**TASK TO CARRY OUT**
The lines from the first line of the entries through the line containing "The garnek (pomarańczowy)" are to be repeated exactly, with both of those lines included.

Colored object listings:

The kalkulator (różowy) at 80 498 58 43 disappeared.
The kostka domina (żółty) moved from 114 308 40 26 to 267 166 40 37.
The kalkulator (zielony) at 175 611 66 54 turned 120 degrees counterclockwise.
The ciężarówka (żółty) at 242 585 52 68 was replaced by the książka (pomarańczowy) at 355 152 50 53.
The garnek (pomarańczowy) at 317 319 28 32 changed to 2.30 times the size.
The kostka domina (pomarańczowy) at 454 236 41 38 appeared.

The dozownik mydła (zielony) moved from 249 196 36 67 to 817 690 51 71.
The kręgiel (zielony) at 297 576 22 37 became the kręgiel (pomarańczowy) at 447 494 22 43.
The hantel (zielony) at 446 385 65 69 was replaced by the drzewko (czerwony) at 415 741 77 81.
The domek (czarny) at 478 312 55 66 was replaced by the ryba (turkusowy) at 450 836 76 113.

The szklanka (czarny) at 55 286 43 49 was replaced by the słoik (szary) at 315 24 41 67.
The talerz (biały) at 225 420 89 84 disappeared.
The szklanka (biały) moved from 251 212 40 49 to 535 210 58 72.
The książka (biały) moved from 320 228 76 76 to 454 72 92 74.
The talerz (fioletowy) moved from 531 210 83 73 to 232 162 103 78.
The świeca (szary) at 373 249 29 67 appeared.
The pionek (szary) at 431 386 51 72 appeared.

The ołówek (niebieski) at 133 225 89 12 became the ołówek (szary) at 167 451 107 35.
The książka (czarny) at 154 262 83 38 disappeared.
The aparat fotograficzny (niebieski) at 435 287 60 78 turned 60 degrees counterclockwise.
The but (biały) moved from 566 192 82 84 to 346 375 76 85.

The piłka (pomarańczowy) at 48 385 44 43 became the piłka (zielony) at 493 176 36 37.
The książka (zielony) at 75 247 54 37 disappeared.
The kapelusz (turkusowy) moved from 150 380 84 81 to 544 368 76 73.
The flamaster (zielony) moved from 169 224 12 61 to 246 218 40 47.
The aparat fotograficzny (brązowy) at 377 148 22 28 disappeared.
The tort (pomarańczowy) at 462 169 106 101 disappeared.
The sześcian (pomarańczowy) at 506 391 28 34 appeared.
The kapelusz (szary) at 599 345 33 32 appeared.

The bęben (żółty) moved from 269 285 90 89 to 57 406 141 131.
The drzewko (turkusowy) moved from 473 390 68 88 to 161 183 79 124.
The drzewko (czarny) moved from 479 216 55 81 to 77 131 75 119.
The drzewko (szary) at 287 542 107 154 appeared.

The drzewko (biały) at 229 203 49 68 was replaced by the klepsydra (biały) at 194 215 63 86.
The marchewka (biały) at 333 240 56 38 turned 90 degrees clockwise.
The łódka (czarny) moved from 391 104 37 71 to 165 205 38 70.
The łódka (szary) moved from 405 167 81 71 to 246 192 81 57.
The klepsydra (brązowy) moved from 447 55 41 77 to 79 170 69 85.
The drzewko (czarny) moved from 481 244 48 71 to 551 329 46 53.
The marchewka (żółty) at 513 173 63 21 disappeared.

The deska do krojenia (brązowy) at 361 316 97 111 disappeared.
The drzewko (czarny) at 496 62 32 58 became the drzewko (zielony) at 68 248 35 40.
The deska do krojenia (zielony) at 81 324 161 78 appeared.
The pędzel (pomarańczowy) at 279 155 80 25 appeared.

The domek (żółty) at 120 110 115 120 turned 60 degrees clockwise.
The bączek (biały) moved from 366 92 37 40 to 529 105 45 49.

**TASK OUTPUT**
The kalkulator (różowy) at 80 498 58 43 disappeared.
The kostka domina (żółty) moved from 114 308 40 26 to 267 166 40 37.
The kalkulator (zielony) at 175 611 66 54 turned 120 degrees counterclockwise.
The ciężarówka (żółty) at 242 585 52 68 was replaced by the książka (pomarańczowy) at 355 152 50 53.
The garnek (pomarańczowy) at 317 319 28 32 changed to 2.30 times the size.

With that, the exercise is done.